- [WHAT THE EXERCISE ASKS]:
If a line in the entries below includes "karitovi", pick it out and copy it.

- [AVAILABLE DATA]:
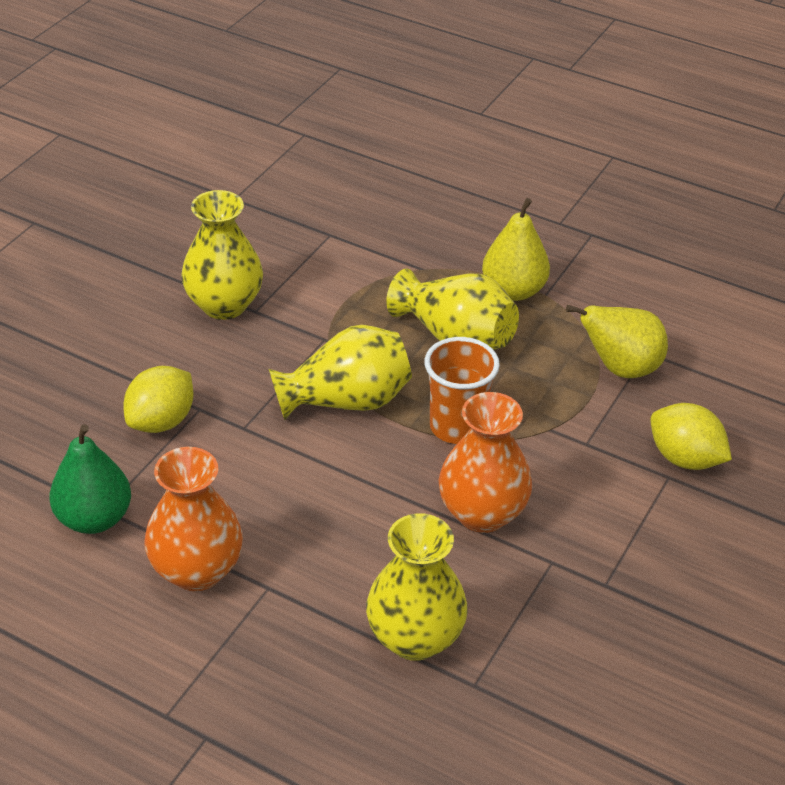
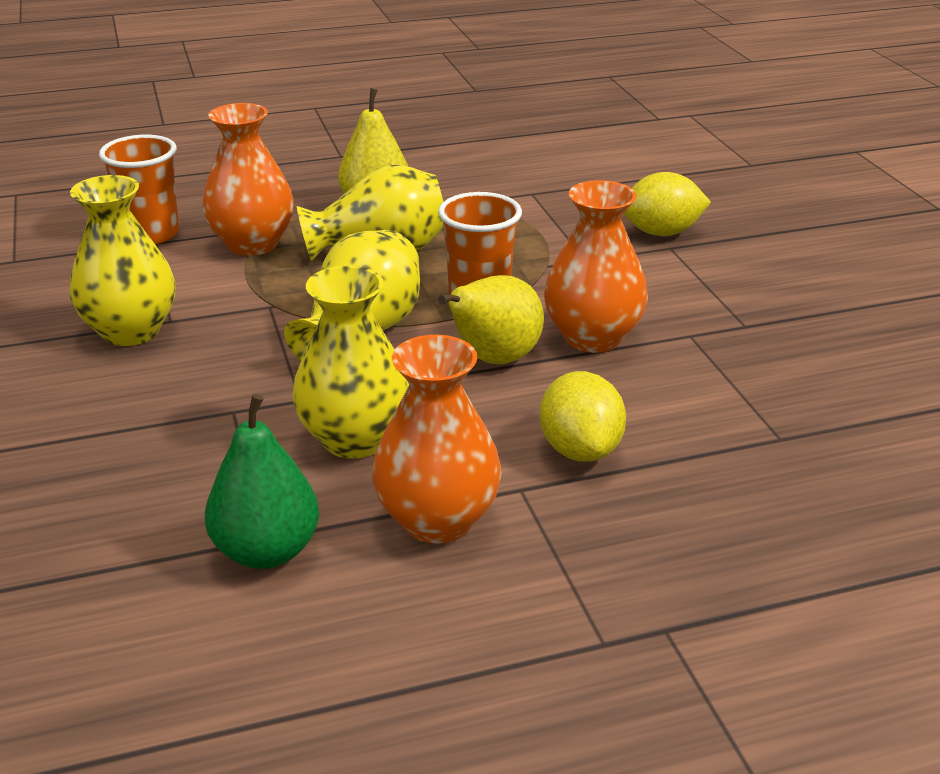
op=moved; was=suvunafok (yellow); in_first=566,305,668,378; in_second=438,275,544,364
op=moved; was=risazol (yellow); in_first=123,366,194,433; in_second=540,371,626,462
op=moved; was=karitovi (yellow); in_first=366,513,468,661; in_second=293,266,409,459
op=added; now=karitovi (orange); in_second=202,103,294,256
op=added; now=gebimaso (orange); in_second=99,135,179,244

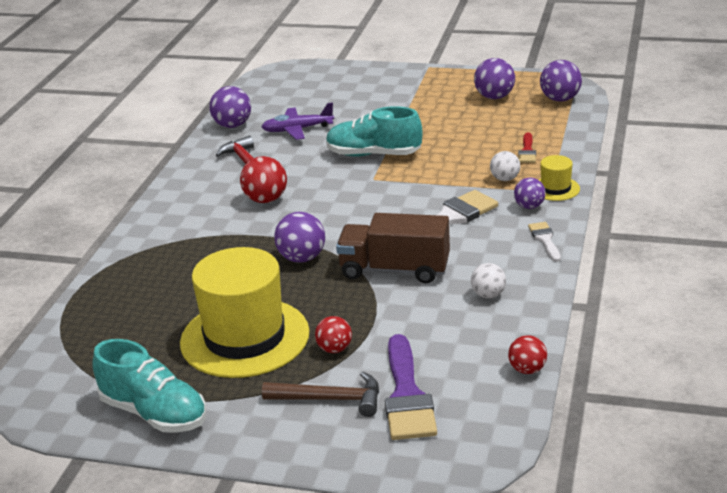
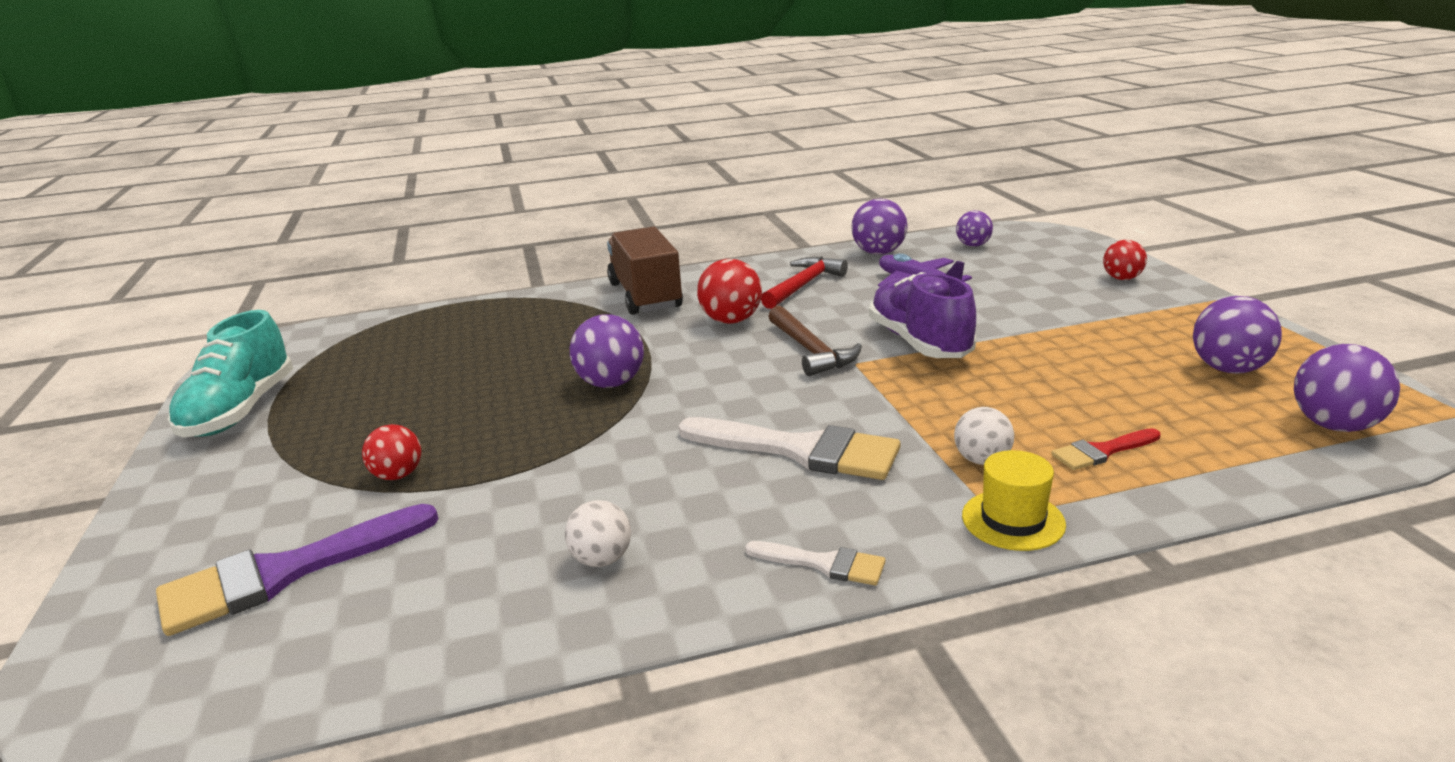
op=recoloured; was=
...
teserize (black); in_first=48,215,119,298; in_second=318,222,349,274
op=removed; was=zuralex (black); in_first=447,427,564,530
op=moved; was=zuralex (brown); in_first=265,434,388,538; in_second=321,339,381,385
...
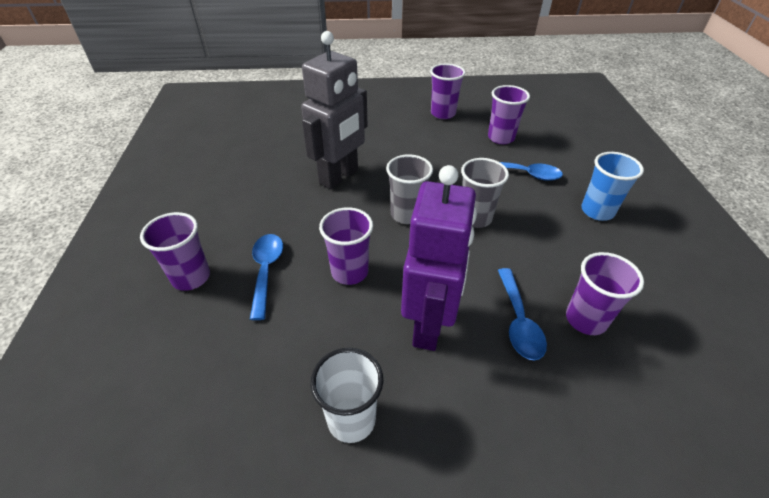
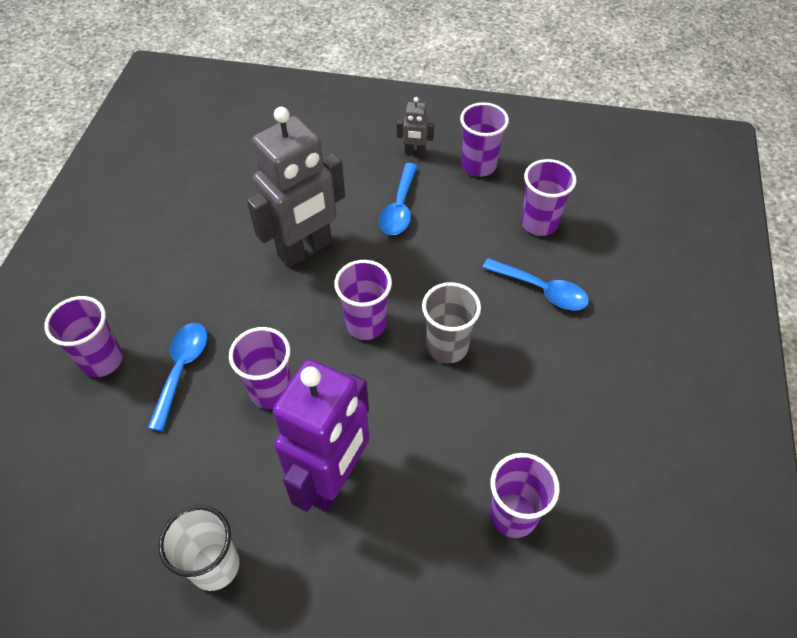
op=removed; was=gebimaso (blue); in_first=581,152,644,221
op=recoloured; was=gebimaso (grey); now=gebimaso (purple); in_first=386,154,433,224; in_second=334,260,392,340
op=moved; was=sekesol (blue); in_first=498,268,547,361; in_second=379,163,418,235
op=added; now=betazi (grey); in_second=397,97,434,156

- [ANSWER FOR THIS EXERCISE]:
op=moved; was=karitovi (yellow); in_first=366,513,468,661; in_second=293,266,409,459
op=added; now=karitovi (orange); in_second=202,103,294,256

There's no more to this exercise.